■ INFORMATION SUPPLIED ■
"""

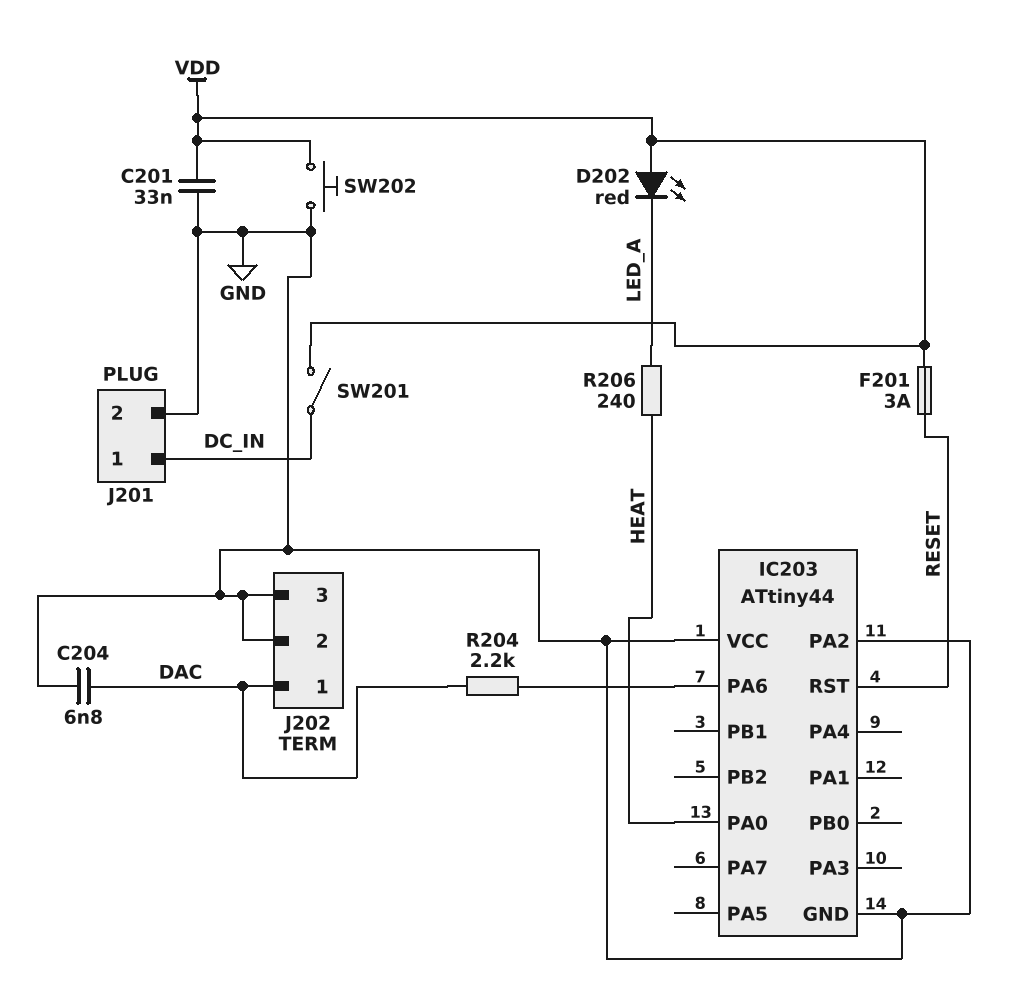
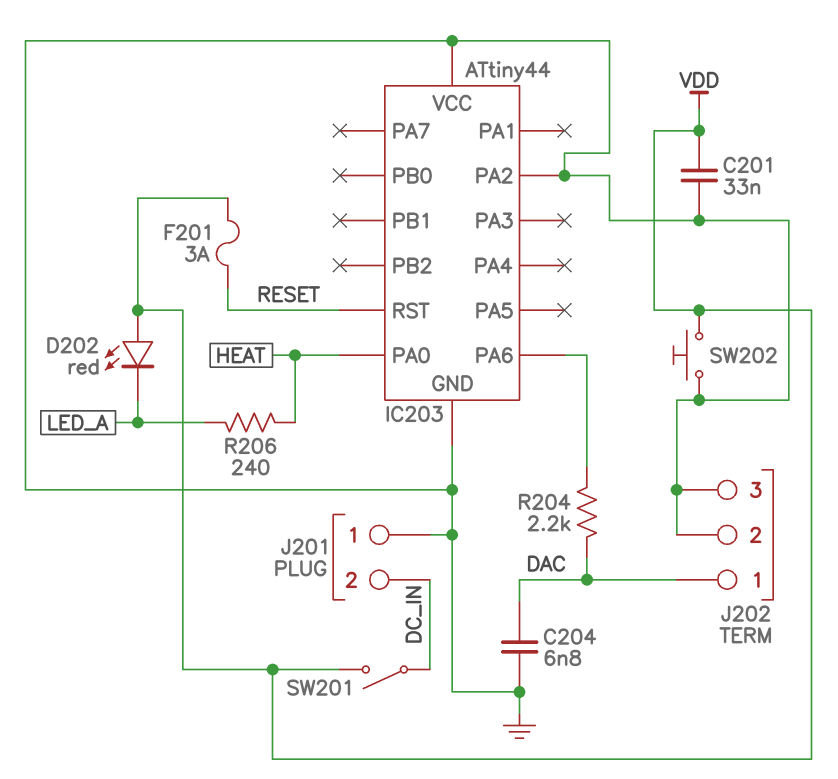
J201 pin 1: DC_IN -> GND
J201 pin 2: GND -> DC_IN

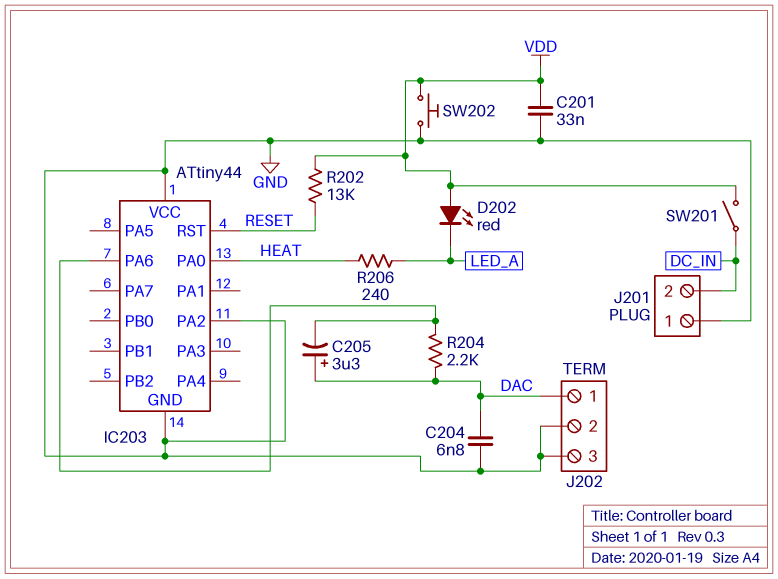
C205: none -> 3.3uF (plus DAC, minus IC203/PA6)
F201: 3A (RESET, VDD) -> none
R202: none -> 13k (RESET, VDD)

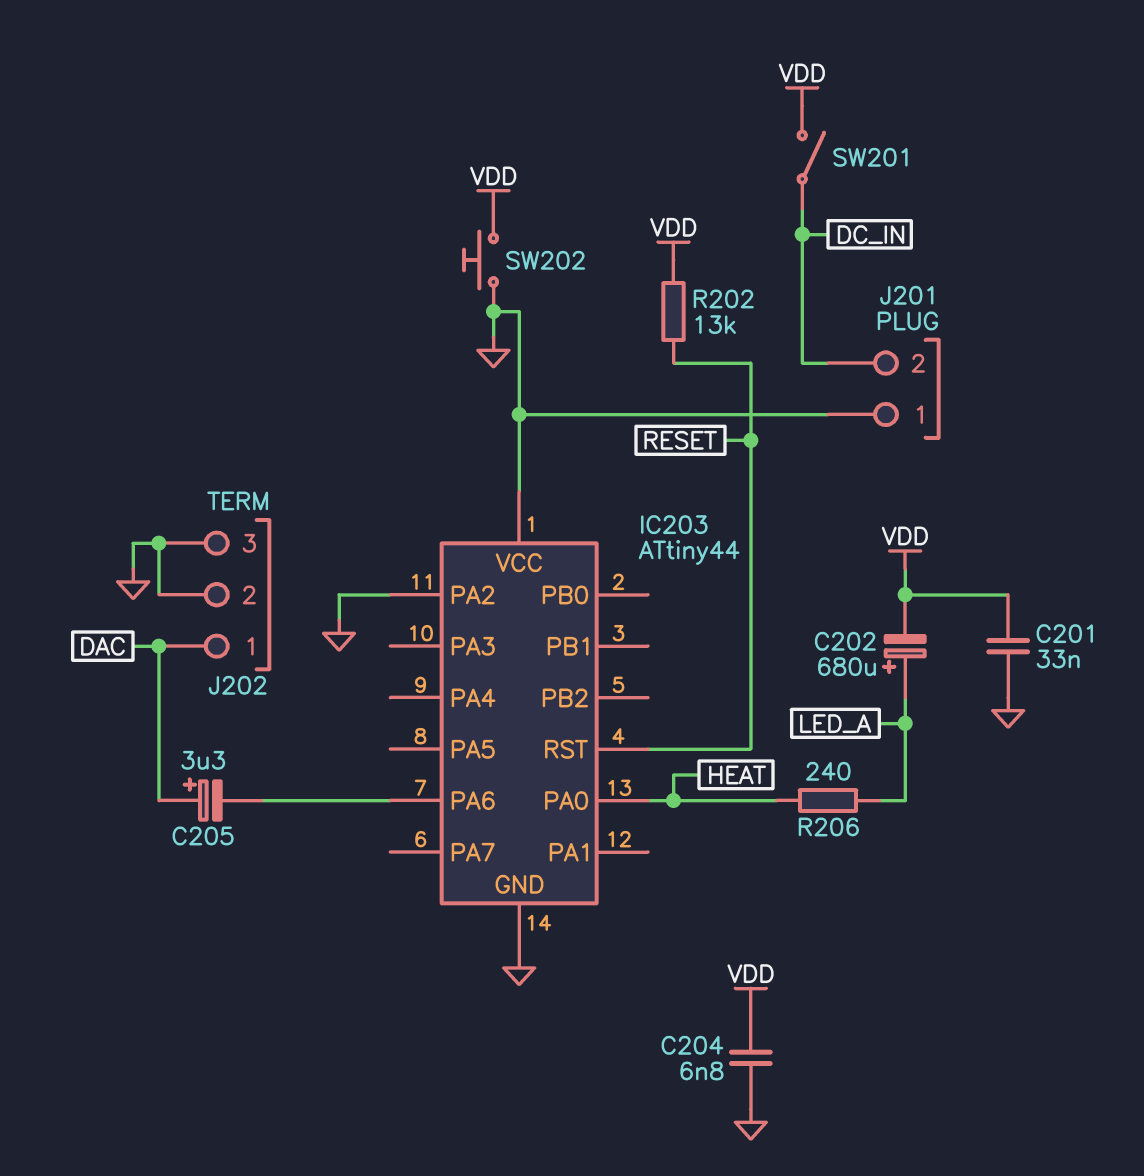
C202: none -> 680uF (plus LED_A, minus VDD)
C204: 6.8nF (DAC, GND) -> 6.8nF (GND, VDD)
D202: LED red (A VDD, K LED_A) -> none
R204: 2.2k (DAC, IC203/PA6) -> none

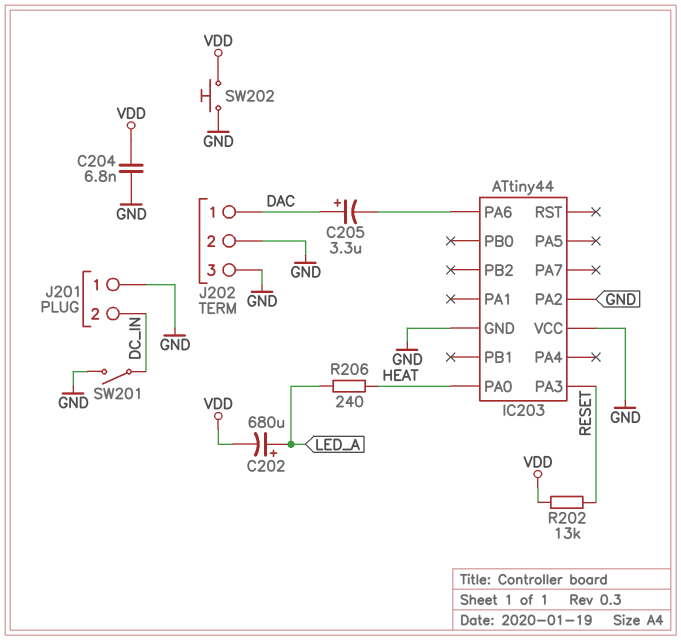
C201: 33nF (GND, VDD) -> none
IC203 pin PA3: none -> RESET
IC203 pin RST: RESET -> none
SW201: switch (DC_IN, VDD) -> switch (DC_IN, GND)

"""

■ ACTIVITY ■
Exactly as written, set down the lines from the line holding "R202: none -> 13k (RESET, VDD)" to the last line of the data, both ends included, pictures excluded.

■ TASK OUTPUT ■
R202: none -> 13k (RESET, VDD)

C202: none -> 680uF (plus LED_A, minus VDD)
C204: 6.8nF (DAC, GND) -> 6.8nF (GND, VDD)
D202: LED red (A VDD, K LED_A) -> none
R204: 2.2k (DAC, IC203/PA6) -> none

C201: 33nF (GND, VDD) -> none
IC203 pin PA3: none -> RESET
IC203 pin RST: RESET -> none
SW201: switch (DC_IN, VDD) -> switch (DC_IN, GND)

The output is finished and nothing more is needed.